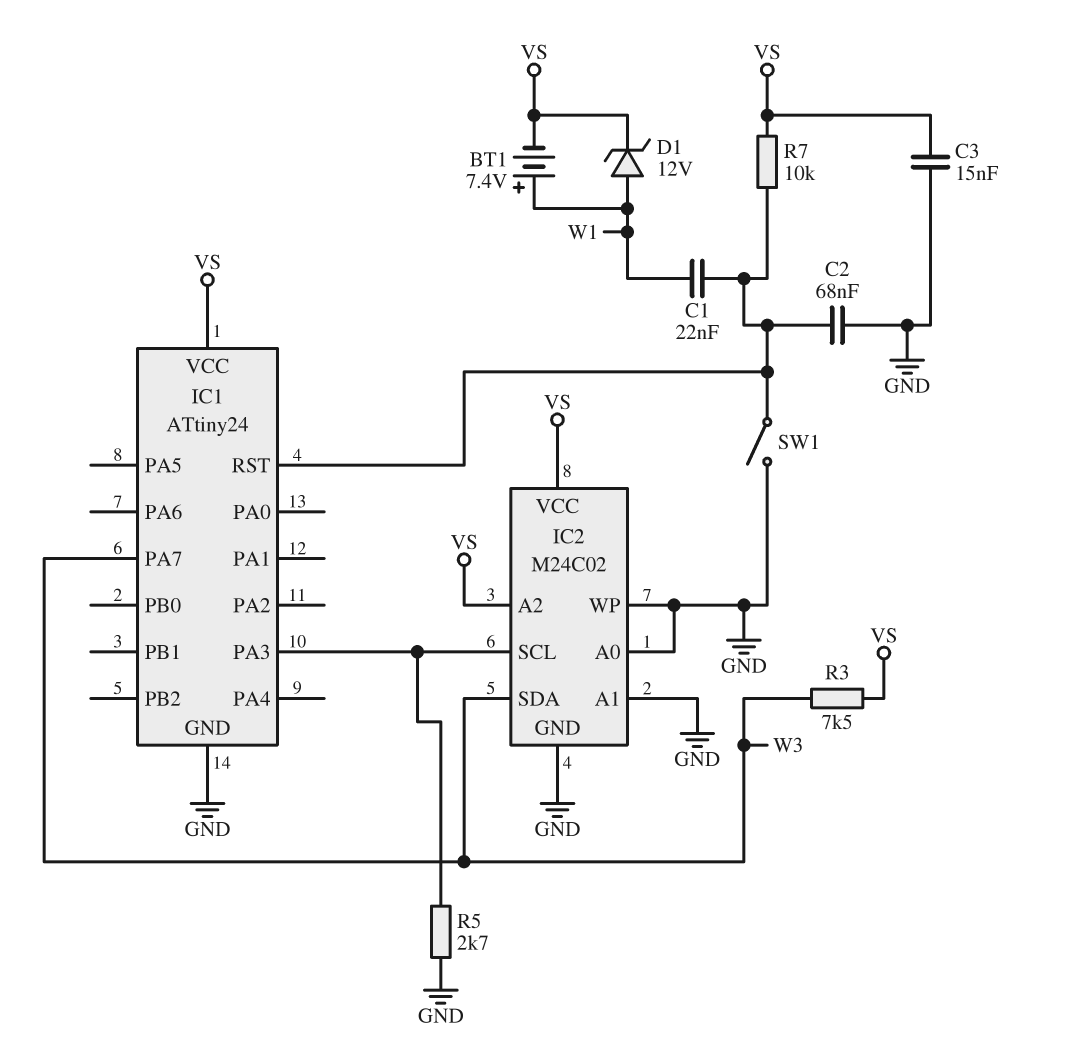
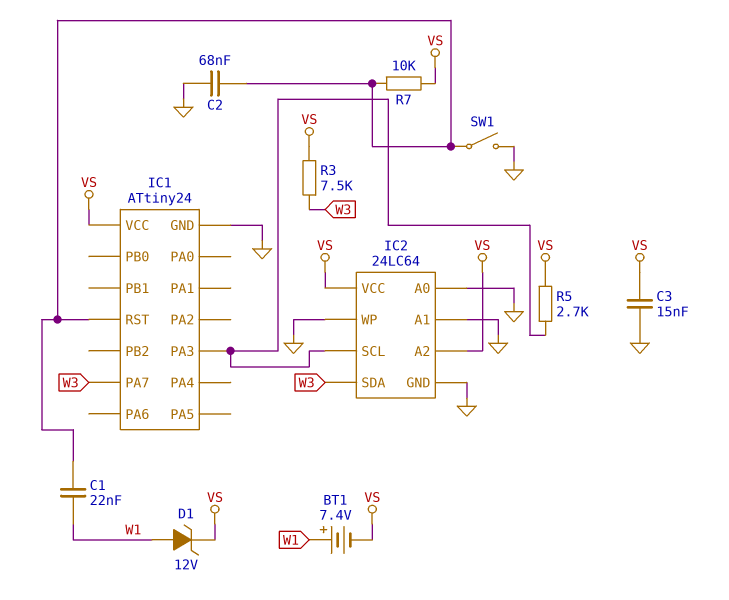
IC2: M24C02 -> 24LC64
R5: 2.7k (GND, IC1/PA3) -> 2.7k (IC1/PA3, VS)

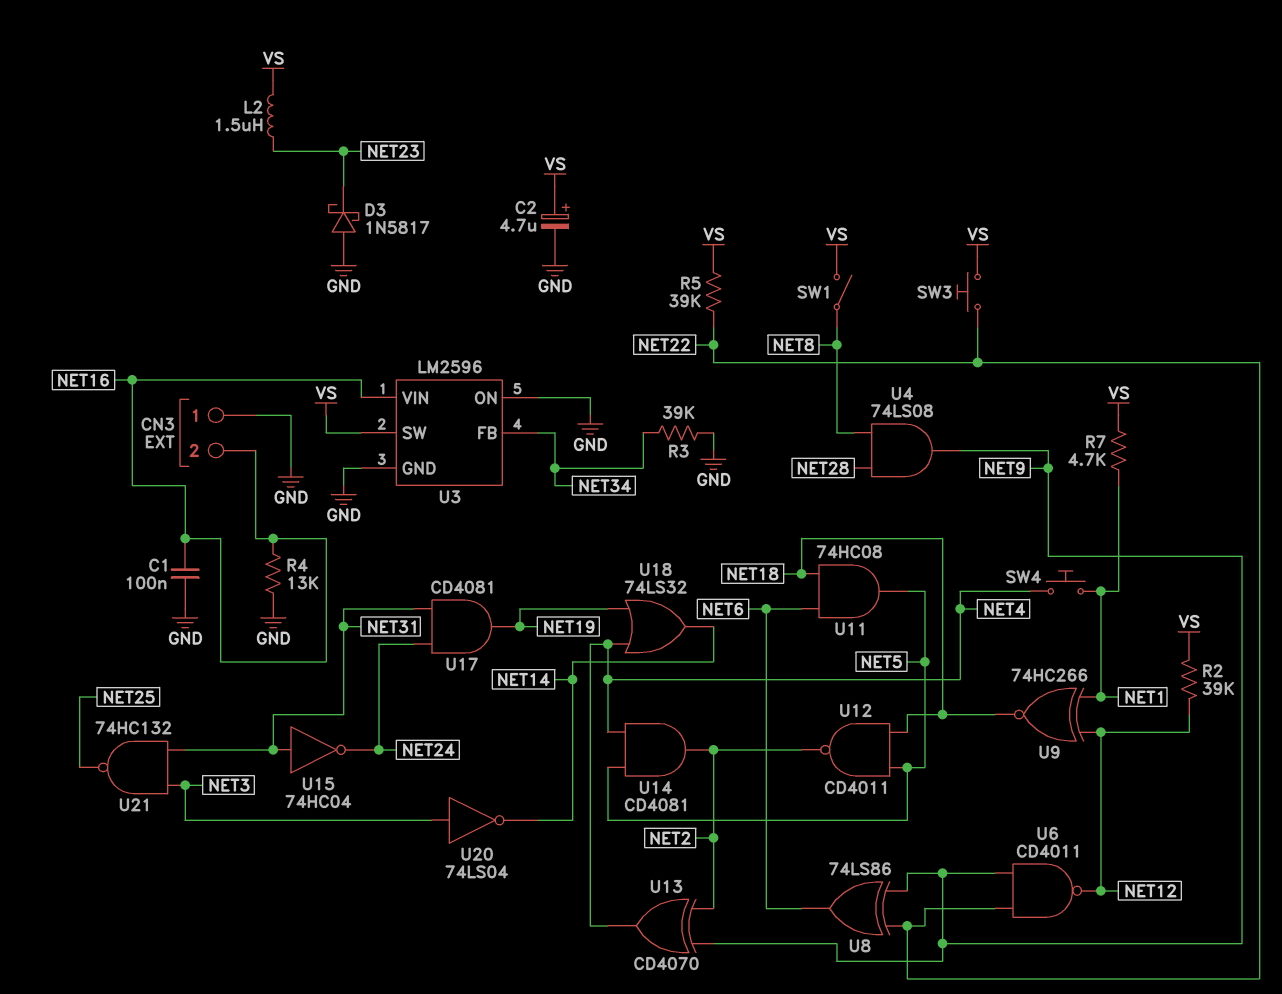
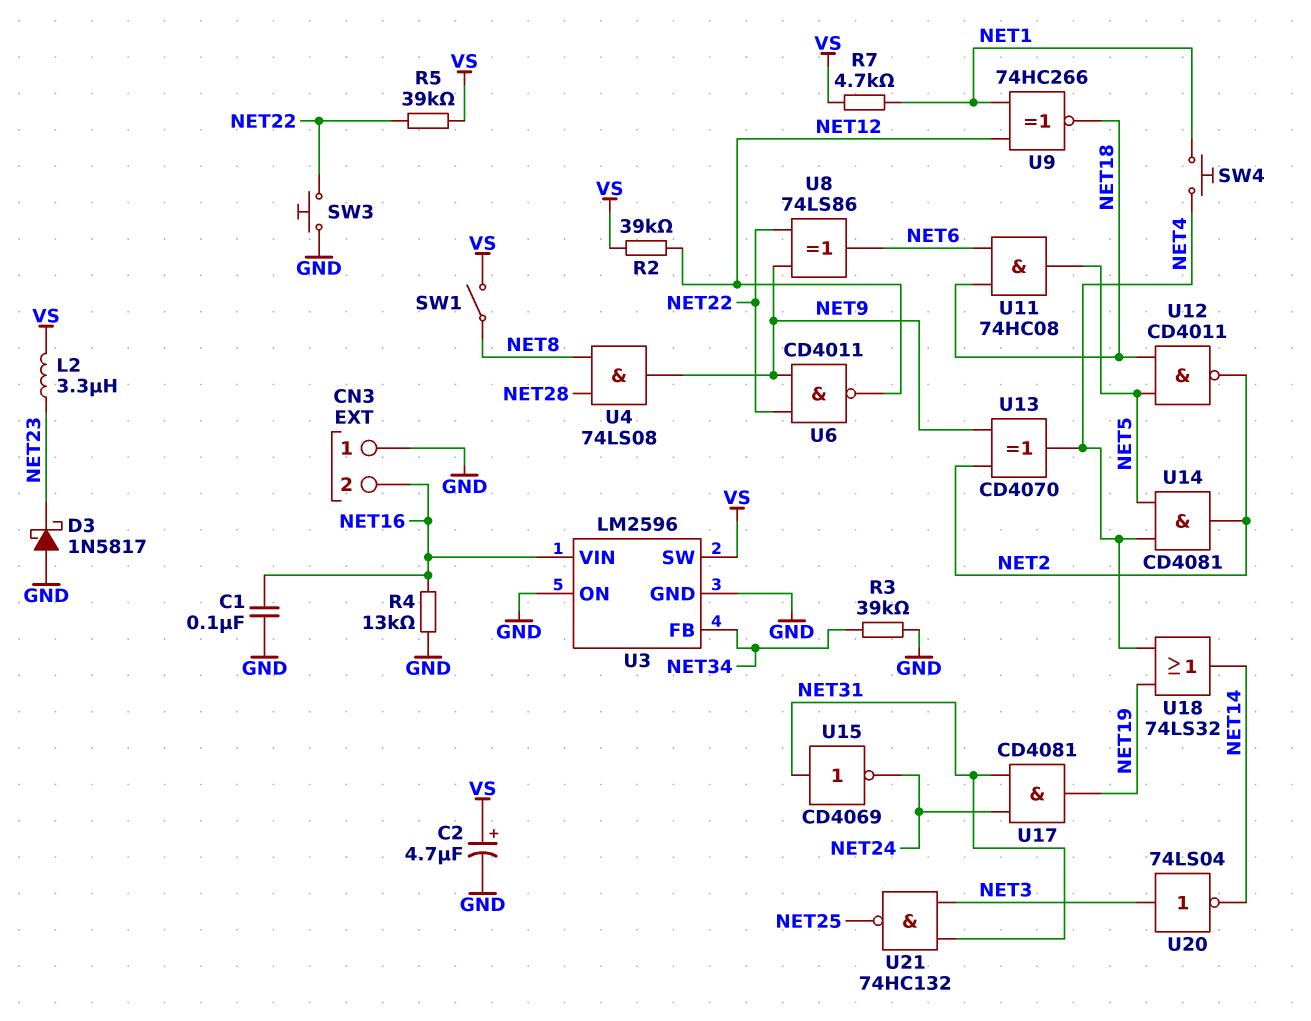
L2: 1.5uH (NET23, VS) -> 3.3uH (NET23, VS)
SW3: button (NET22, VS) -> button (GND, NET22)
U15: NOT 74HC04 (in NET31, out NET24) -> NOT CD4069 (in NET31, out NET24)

* * *

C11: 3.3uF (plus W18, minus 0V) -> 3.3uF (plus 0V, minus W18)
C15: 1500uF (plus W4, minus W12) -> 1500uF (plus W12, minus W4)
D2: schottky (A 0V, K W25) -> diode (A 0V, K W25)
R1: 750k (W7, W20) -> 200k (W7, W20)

==

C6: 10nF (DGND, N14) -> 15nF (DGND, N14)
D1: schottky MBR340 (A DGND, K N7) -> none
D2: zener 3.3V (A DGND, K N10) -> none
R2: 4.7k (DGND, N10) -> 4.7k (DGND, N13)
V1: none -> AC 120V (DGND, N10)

▸ **Work request**:
Beginning at the line above that contains "D1: schottky MBR340 (A DGND, K N7) -> none", return each line exactly through the line that contains "V1: none -> AC 120V (DGND, N10)", and no others.

▸ **Solution for this exercise**:
D1: schottky MBR340 (A DGND, K N7) -> none
D2: zener 3.3V (A DGND, K N10) -> none
R2: 4.7k (DGND, N10) -> 4.7k (DGND, N13)
V1: none -> AC 120V (DGND, N10)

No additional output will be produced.